| SUPPLIED ENTRIES |
################
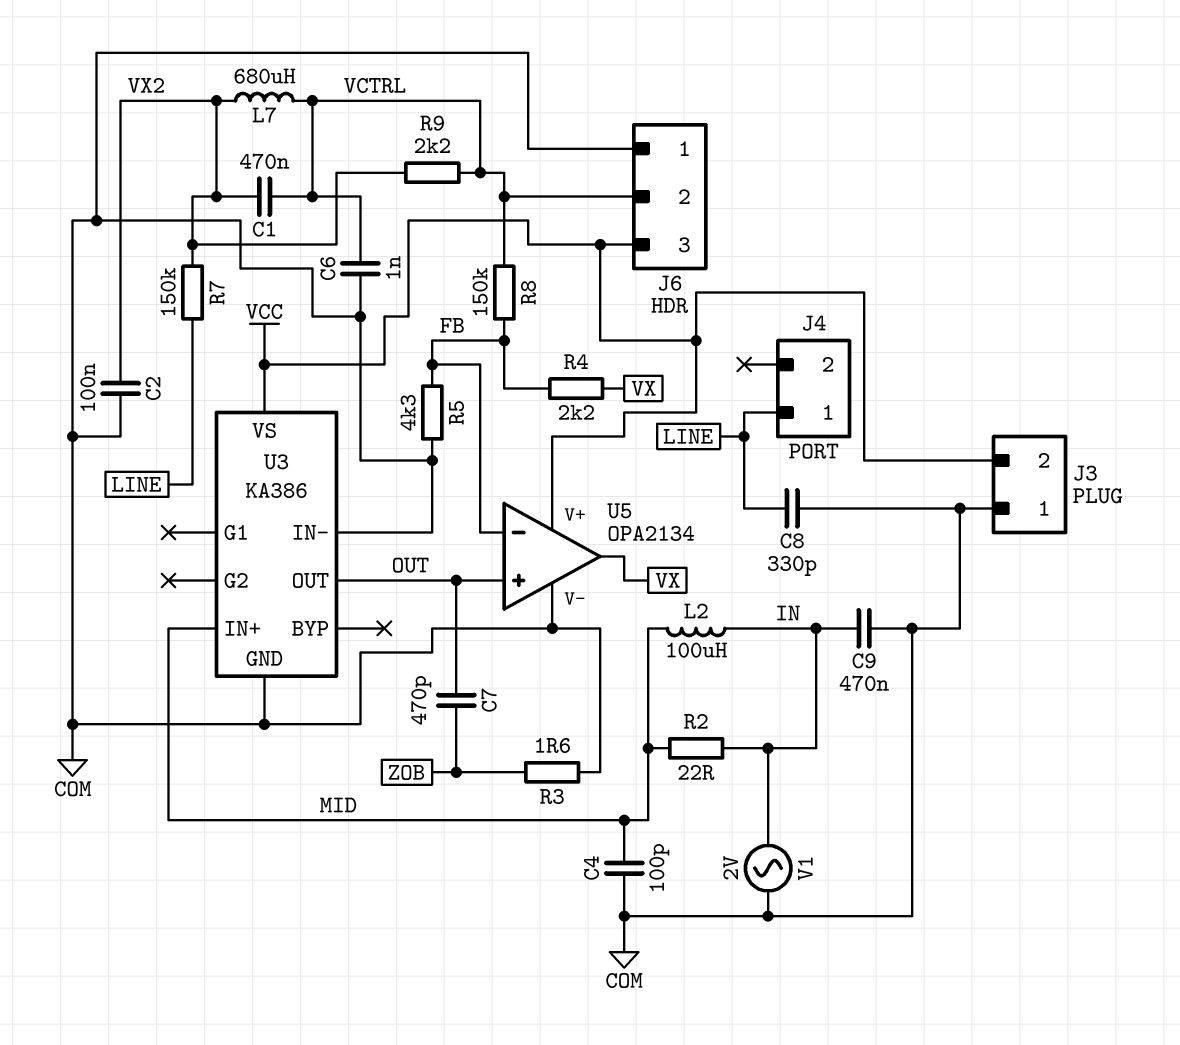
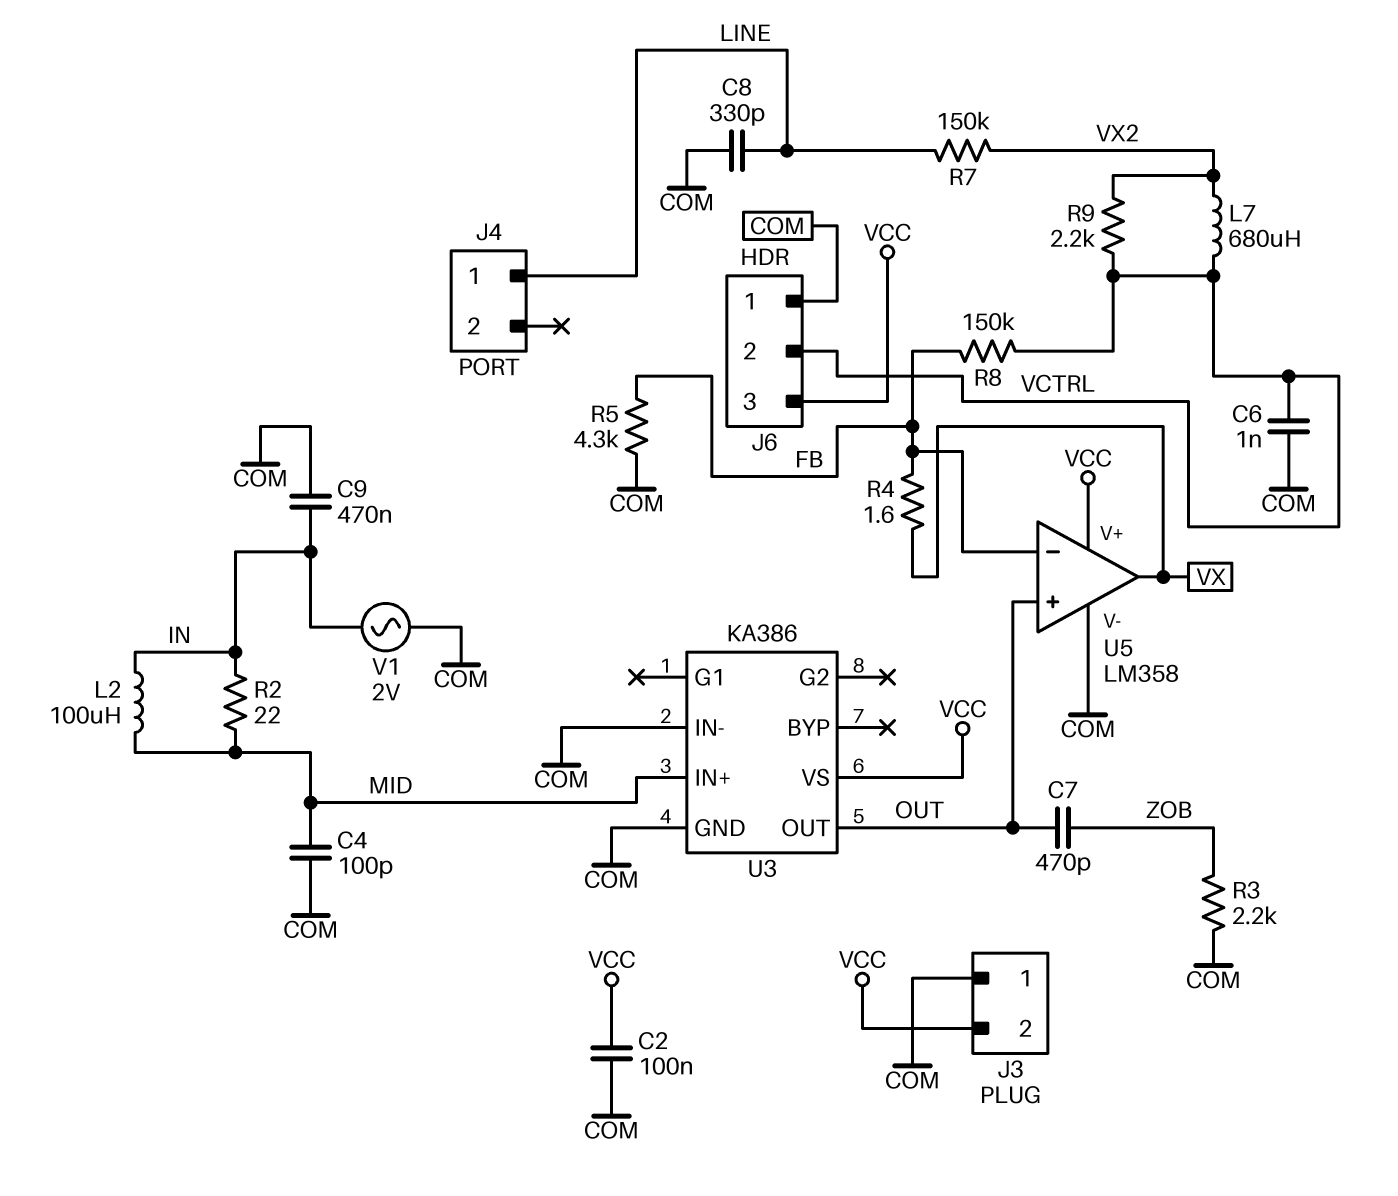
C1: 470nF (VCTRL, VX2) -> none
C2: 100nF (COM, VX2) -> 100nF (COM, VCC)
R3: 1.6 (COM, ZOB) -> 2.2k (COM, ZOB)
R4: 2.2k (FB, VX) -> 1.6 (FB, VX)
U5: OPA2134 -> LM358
################
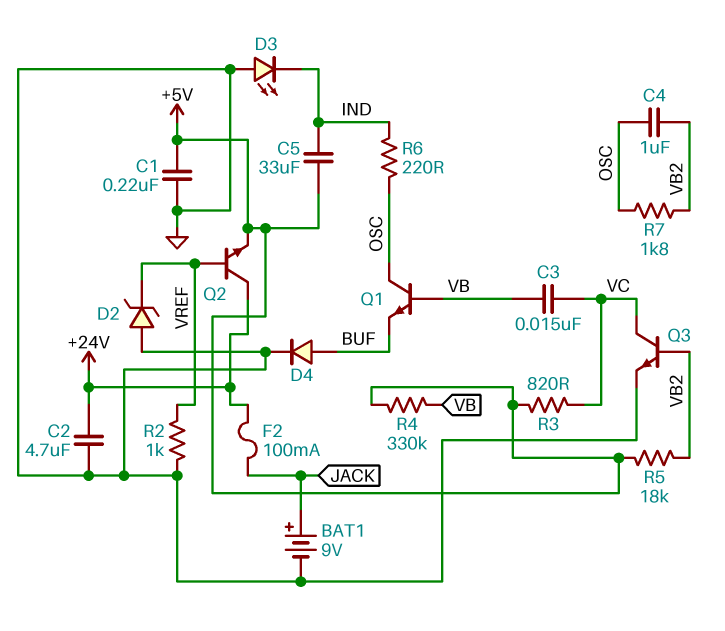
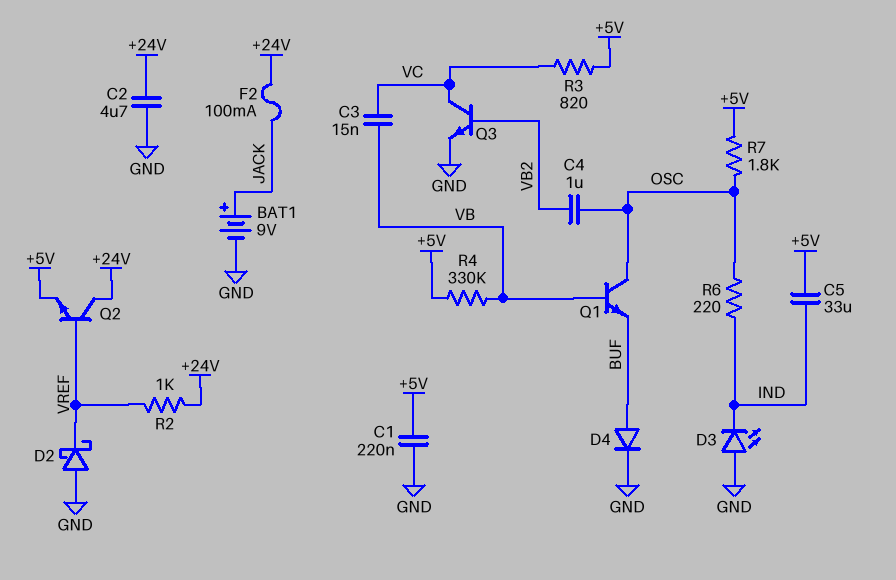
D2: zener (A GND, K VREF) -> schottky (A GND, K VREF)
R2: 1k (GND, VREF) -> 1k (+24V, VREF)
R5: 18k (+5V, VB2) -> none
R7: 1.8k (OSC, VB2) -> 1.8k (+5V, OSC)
################
| TO DO |
Give the exact lines, and only those, from the line containing "C2: 100nF (COM, VX2) -> 100nF (COM, VCC)" through the line containing "U5: OPA2134 -> LM358" in the entries above.

| REPLY TO THE TASK |
C2: 100nF (COM, VX2) -> 100nF (COM, VCC)
R3: 1.6 (COM, ZOB) -> 2.2k (COM, ZOB)
R4: 2.2k (FB, VX) -> 1.6 (FB, VX)
U5: OPA2134 -> LM358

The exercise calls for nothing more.